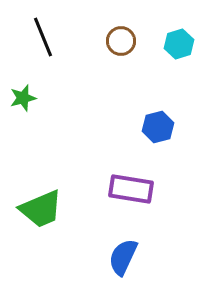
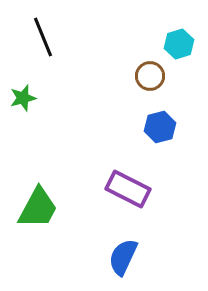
brown circle: moved 29 px right, 35 px down
blue hexagon: moved 2 px right
purple rectangle: moved 3 px left; rotated 18 degrees clockwise
green trapezoid: moved 3 px left, 1 px up; rotated 39 degrees counterclockwise
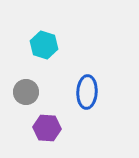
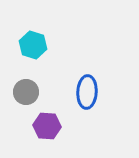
cyan hexagon: moved 11 px left
purple hexagon: moved 2 px up
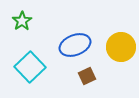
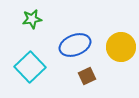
green star: moved 10 px right, 2 px up; rotated 24 degrees clockwise
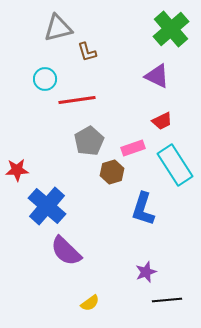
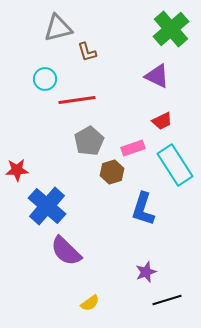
black line: rotated 12 degrees counterclockwise
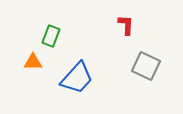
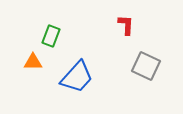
blue trapezoid: moved 1 px up
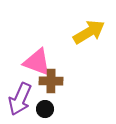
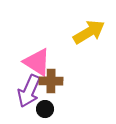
pink triangle: rotated 12 degrees clockwise
purple arrow: moved 9 px right, 8 px up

What this task involves: Gather from the entries above all lines that include the string "green".

Result of this task:
green trapezoid: moved 3 px left, 1 px up; rotated 39 degrees counterclockwise
green star: moved 10 px right, 2 px up; rotated 24 degrees clockwise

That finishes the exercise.